▶ **Data block**:
<<<<

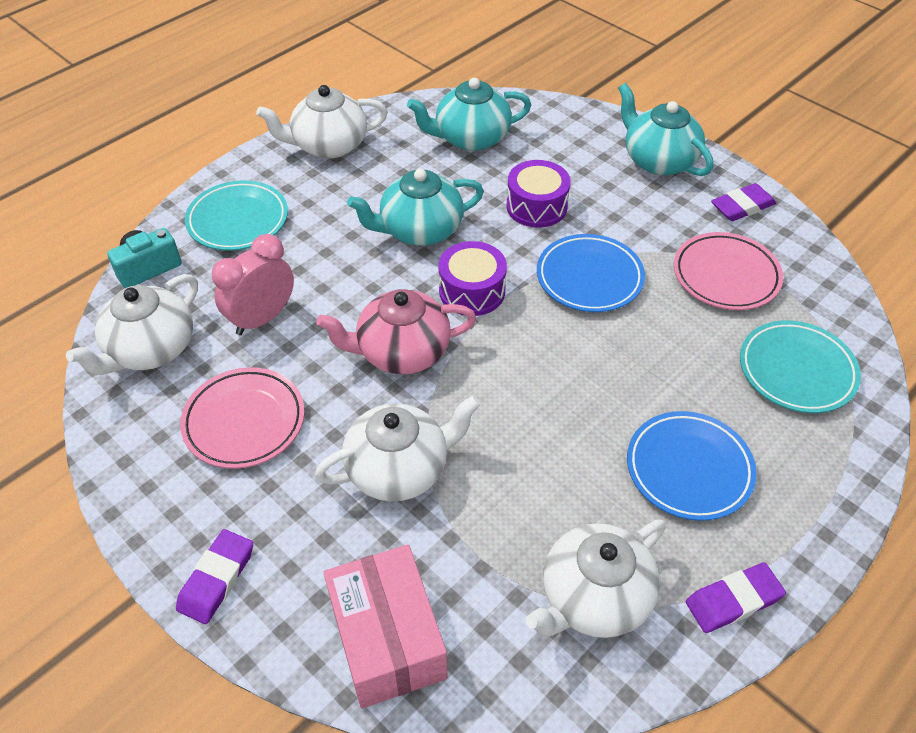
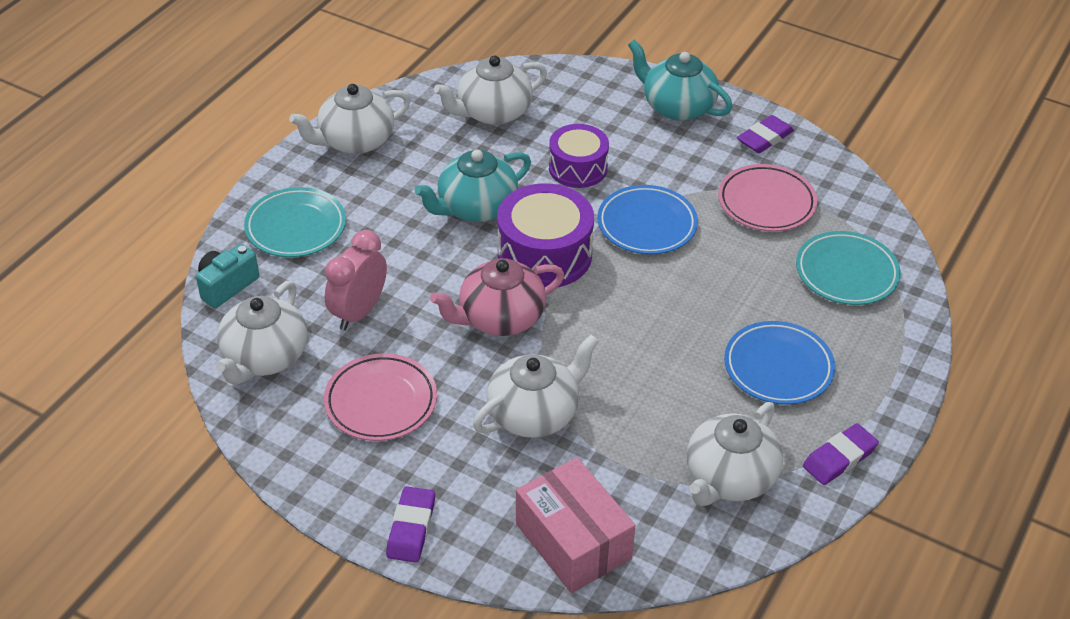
camera: 15 degrees left, 5 degrees down
(470, 138) = (493, 112): turquoise teapot -> white teapot
(472, 291) = (544, 254): purple drum -> purple drum, size x1.51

>>>>

▶ **Task directions**: Set down exactly the lines beginning at the one that holds "(470, 138) = (493, 112): turquoise" and ending with the last line of the data.

▶ **Written solution**:
(470, 138) = (493, 112): turquoise teapot -> white teapot
(472, 291) = (544, 254): purple drum -> purple drum, size x1.51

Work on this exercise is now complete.